> _Supplied records_
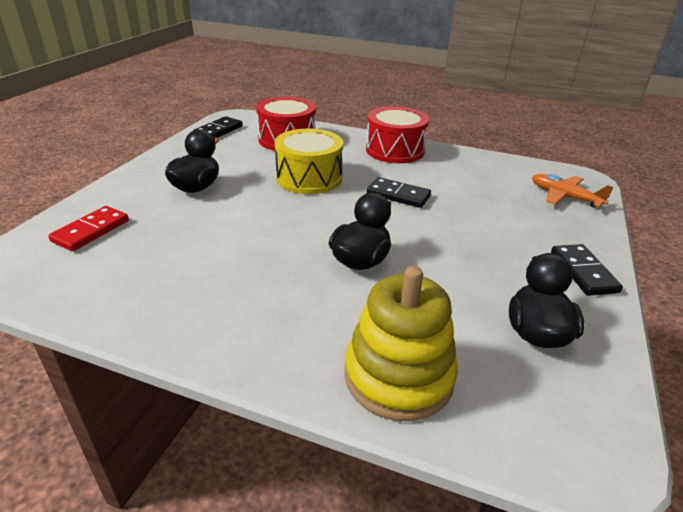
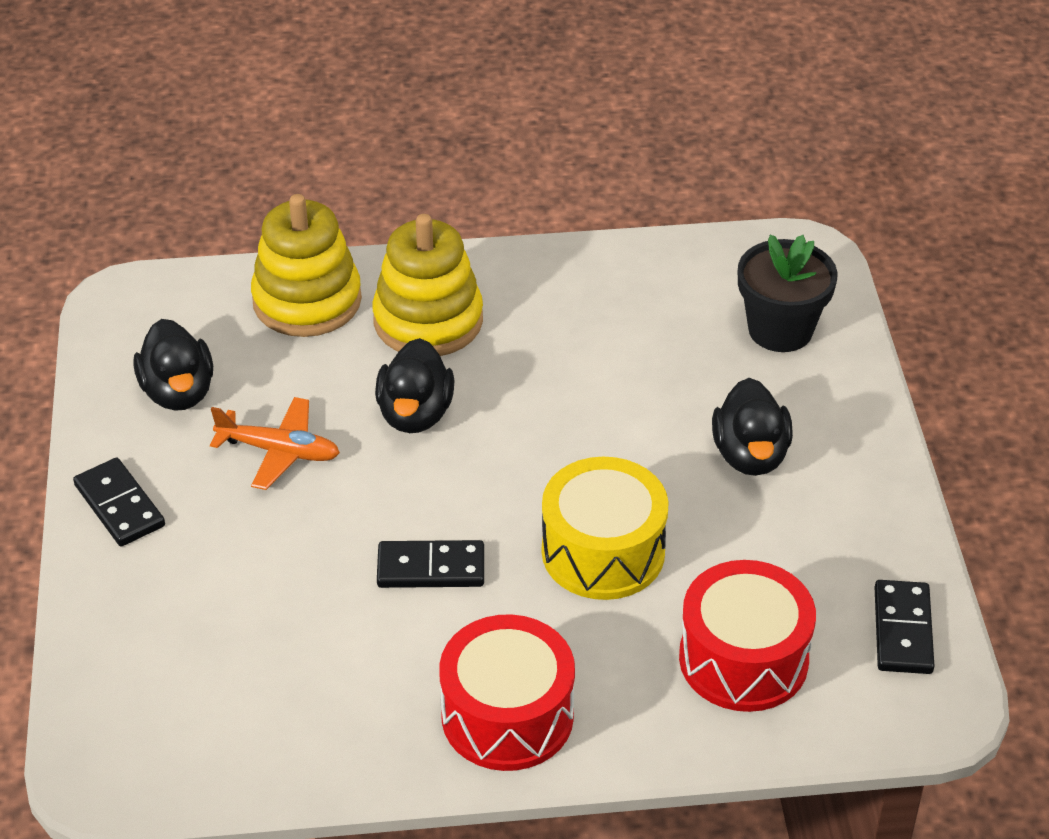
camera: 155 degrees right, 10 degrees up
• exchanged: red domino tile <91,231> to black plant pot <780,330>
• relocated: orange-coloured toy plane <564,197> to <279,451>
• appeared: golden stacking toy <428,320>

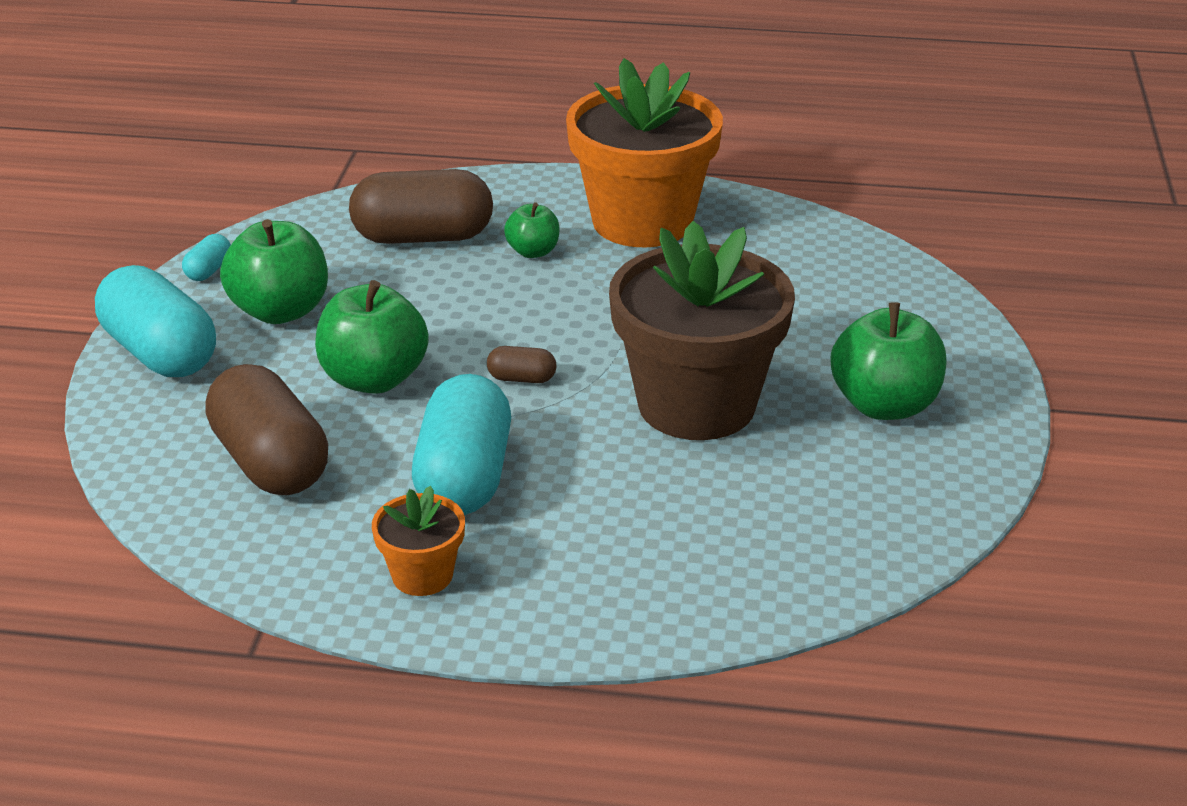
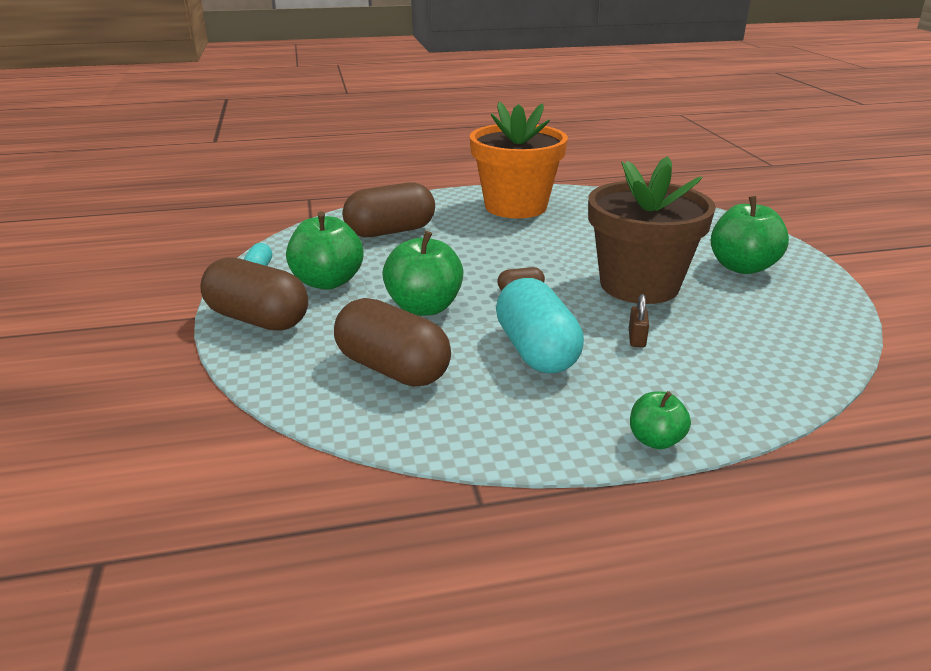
camera: 20 degrees left, 5 degrees down
• colour: aqua capsule <160,353> to brown capsule <258,319>
• missing: orange-coloured plant pot <422,575>
• relocated: emerald toy apple <533,252> to <655,440>
• appeared: brown lock <636,338>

> _Exercise requirements_
With the images removed, give back every entry exactly as shown.

> _Answer to this task_
camera: 155 degrees right, 10 degrees up
• exchanged: red domino tile <91,231> to black plant pot <780,330>
• relocated: orange-coloured toy plane <564,197> to <279,451>
• appeared: golden stacking toy <428,320>

camera: 20 degrees left, 5 degrees down
• colour: aqua capsule <160,353> to brown capsule <258,319>
• missing: orange-coloured plant pot <422,575>
• relocated: emerald toy apple <533,252> to <655,440>
• appeared: brown lock <636,338>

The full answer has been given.